* Start GIVEN DATA *
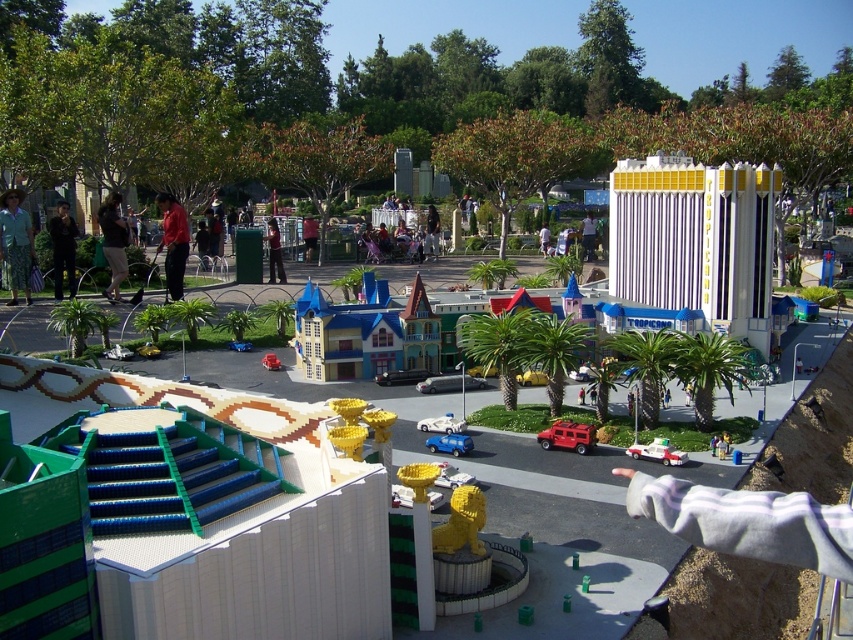
You are a visitor in the miniature city and see the camouflage pants at left and the red plastic fire truck at center. Which object is positioned higher from the ground?

The camouflage pants at left is above the red plastic fire truck at center, so it is positioned higher from the ground.

You are a visitor at the miniature city and notice a red shirt at left and a red plastic fire truck at center. Which object is higher up in the scene?

The red shirt at left is located above the red plastic fire truck at center, so the red shirt at left is higher up in the scene.

You are standing in the miniature cityscape and want to place a small flag at the point closer to you between point (115, 259) and point (57, 241). Which point should you choose?

Point (115, 259) is closer to the camera than point (57, 241), so you should choose point (115, 259) to place the flag.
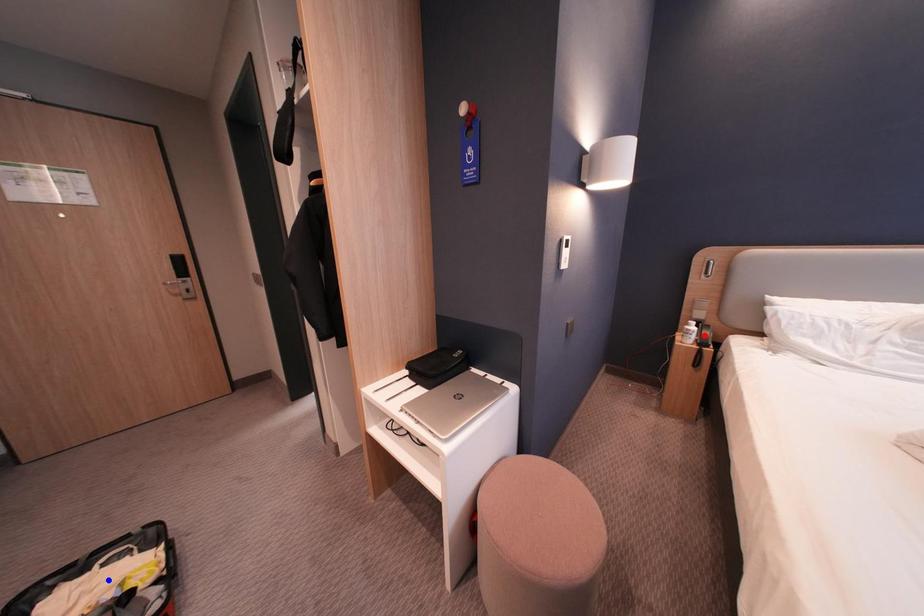
Question: Two points are marked on the image. Which point is closer to the camera?

Choices:
 (A) Blue point is closer.
 (B) Red point is closer.

Answer: (A)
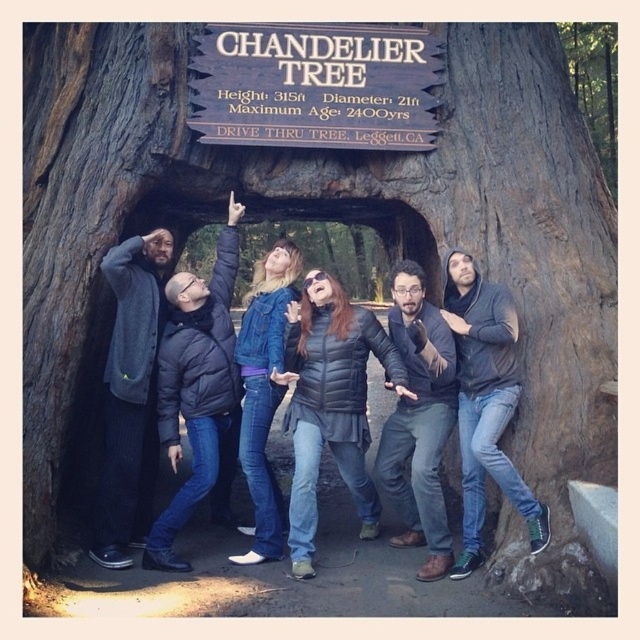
* End GIVEN DATA *
PROBLEM DESCRIPTION: Can you write out the listing above word for word, leaving out the pictures?

WRITTEN ANSWER:
You are a visitor in the miniature city and see the camouflage pants at left and the red plastic fire truck at center. Which object is positioned higher from the ground?

The camouflage pants at left is above the red plastic fire truck at center, so it is positioned higher from the ground.

You are a visitor at the miniature city and notice a red shirt at left and a red plastic fire truck at center. Which object is higher up in the scene?

The red shirt at left is located above the red plastic fire truck at center, so the red shirt at left is higher up in the scene.

You are standing in the miniature cityscape and want to place a small flag at the point closer to you between point (115, 259) and point (57, 241). Which point should you choose?

Point (115, 259) is closer to the camera than point (57, 241), so you should choose point (115, 259) to place the flag.
Question: Two points are marked on the image. Which point is closer to the camera?

Choices:
 (A) Blue point is closer.
 (B) Red point is closer.

Answer: (A)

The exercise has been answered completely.